JOB ITEM: Write out each line of the entries exactly, starting at the first and finishing with the line that contains "(379, 278) = (484, 370): black".

•••

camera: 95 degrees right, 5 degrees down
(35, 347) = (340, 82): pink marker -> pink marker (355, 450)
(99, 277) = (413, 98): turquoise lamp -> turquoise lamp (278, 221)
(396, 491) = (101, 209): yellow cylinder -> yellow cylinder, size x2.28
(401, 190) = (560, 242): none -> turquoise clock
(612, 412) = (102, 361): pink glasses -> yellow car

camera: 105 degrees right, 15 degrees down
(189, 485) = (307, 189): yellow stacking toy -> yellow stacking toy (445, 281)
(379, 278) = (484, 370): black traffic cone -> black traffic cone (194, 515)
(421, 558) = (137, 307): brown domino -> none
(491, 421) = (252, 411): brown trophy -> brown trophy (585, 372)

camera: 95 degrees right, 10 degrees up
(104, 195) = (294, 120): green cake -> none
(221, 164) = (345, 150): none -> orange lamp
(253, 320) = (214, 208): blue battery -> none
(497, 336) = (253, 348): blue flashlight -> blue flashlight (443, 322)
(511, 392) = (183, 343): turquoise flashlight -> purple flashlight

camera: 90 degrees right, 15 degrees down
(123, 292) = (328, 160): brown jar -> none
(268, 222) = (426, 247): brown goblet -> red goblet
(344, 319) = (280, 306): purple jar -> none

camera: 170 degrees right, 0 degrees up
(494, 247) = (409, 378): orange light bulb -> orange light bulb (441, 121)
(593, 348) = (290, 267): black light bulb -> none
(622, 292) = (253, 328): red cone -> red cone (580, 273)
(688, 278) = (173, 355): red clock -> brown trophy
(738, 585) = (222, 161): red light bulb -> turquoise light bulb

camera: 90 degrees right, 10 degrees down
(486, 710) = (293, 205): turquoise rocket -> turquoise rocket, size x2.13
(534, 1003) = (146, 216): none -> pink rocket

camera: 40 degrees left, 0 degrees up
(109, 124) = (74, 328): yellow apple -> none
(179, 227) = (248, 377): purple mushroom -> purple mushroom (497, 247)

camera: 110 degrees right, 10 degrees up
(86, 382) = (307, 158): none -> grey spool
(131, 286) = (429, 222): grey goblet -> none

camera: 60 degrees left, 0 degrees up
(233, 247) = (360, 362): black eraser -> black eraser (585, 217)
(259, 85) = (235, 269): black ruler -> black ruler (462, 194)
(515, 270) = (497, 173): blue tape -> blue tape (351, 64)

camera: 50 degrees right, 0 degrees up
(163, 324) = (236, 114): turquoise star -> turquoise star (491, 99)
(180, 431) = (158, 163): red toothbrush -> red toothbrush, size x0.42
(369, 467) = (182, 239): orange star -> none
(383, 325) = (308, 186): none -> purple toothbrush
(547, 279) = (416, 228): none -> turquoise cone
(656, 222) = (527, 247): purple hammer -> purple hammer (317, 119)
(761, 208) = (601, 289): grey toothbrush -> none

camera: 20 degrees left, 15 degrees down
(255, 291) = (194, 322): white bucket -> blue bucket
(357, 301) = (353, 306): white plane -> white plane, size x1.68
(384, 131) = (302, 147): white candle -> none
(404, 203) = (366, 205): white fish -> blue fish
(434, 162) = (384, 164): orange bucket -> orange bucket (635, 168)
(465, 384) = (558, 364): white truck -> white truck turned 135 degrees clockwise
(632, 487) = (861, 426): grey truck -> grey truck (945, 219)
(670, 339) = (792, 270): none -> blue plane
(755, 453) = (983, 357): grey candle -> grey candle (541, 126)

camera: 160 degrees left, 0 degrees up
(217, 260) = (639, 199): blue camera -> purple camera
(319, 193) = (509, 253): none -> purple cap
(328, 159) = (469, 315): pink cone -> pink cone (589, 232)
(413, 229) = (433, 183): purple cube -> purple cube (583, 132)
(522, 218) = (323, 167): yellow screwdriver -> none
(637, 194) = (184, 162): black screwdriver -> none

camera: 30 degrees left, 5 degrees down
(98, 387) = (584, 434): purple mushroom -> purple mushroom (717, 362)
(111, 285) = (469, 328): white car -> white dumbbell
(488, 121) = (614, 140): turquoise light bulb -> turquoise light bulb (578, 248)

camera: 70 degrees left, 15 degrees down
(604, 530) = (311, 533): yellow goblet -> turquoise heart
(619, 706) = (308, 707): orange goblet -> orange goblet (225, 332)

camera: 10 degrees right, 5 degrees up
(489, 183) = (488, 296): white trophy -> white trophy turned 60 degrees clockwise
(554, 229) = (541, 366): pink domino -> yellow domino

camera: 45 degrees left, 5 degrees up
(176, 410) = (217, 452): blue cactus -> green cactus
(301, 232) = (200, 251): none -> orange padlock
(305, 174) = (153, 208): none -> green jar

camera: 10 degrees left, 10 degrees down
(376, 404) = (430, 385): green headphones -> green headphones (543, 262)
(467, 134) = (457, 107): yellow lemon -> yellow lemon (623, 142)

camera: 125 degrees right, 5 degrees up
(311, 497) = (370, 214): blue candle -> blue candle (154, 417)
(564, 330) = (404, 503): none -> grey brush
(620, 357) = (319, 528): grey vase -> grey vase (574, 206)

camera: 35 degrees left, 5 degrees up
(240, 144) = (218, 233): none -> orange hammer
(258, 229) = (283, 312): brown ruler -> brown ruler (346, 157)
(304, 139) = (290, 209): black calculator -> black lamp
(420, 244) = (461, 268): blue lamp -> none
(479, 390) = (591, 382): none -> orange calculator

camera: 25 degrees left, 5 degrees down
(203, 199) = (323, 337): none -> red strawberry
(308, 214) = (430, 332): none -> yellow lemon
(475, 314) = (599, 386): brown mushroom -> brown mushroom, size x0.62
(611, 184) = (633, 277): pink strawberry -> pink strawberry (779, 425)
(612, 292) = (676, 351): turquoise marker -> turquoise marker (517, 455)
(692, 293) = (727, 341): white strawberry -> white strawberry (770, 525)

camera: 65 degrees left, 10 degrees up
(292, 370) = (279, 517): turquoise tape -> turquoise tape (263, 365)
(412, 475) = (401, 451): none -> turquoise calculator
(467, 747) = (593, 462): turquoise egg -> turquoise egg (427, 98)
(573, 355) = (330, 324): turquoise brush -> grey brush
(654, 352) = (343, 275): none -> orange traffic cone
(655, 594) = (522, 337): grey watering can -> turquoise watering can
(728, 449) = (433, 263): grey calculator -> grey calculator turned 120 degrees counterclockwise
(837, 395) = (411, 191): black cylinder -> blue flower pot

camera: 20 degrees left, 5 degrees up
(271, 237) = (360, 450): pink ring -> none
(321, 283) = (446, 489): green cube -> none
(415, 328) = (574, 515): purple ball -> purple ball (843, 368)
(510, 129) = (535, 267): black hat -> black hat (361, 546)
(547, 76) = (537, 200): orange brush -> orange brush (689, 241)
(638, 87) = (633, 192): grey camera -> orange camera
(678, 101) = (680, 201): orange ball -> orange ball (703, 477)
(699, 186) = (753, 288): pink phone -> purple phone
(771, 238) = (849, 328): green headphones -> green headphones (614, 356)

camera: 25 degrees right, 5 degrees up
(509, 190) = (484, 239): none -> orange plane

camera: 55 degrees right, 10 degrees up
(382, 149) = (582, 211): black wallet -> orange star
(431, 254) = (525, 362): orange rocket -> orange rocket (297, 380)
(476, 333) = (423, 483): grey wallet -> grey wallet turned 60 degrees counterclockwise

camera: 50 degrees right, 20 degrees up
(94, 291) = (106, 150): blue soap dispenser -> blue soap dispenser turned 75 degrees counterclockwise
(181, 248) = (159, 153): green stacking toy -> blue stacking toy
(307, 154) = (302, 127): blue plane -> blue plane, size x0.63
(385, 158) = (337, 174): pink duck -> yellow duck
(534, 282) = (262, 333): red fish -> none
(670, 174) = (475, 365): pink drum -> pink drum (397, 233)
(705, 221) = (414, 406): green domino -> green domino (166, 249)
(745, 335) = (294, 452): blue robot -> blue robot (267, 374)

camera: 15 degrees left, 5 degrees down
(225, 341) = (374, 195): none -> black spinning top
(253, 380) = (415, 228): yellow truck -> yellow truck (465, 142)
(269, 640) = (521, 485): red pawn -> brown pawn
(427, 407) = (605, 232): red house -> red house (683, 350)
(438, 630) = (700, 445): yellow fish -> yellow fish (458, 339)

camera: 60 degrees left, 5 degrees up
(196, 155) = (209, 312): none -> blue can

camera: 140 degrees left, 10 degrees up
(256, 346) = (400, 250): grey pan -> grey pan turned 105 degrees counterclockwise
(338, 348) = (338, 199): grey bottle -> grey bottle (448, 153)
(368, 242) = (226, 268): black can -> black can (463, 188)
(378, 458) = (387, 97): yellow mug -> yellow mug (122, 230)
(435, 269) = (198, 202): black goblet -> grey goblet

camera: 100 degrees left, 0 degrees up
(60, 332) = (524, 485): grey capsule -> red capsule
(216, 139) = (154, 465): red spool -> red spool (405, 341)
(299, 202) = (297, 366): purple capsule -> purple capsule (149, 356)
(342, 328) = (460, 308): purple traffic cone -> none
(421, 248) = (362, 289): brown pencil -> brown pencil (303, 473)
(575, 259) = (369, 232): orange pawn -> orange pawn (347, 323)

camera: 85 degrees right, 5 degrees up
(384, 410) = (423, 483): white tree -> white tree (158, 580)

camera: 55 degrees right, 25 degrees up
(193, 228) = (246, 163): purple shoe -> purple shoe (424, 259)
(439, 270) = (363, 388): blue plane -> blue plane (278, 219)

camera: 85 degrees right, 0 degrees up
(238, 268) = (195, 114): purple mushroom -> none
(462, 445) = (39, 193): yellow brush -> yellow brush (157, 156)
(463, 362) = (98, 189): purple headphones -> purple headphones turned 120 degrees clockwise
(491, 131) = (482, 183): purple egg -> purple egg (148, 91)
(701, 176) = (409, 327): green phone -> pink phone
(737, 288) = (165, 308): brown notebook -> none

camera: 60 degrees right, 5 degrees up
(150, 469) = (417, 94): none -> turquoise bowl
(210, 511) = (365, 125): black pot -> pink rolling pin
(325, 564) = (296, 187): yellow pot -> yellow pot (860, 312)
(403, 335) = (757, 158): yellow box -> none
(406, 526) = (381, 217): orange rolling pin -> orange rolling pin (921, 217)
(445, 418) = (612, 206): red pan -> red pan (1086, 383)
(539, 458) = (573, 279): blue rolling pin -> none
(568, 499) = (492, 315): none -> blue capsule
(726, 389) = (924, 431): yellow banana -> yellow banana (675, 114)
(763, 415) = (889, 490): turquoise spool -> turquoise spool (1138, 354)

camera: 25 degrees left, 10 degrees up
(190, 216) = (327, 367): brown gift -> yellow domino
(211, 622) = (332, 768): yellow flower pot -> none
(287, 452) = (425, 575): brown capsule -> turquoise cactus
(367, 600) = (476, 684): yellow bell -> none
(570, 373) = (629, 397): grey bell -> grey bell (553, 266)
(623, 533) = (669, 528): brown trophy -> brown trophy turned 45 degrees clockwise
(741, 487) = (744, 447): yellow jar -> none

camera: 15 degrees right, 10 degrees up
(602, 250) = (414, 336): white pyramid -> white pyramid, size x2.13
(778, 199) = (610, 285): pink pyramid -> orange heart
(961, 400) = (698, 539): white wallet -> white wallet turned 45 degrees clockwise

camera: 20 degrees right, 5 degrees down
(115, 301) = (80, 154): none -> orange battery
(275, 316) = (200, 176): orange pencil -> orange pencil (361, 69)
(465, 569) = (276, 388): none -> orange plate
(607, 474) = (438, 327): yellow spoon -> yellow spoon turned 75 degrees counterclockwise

•••

ANSWER SPACE:
camera: 95 degrees right, 5 degrees down
(35, 347) = (340, 82): pink marker -> pink marker (355, 450)
(99, 277) = (413, 98): turquoise lamp -> turquoise lamp (278, 221)
(396, 491) = (101, 209): yellow cylinder -> yellow cylinder, size x2.28
(401, 190) = (560, 242): none -> turquoise clock
(612, 412) = (102, 361): pink glasses -> yellow car

camera: 105 degrees right, 15 degrees down
(189, 485) = (307, 189): yellow stacking toy -> yellow stacking toy (445, 281)
(379, 278) = (484, 370): black traffic cone -> black traffic cone (194, 515)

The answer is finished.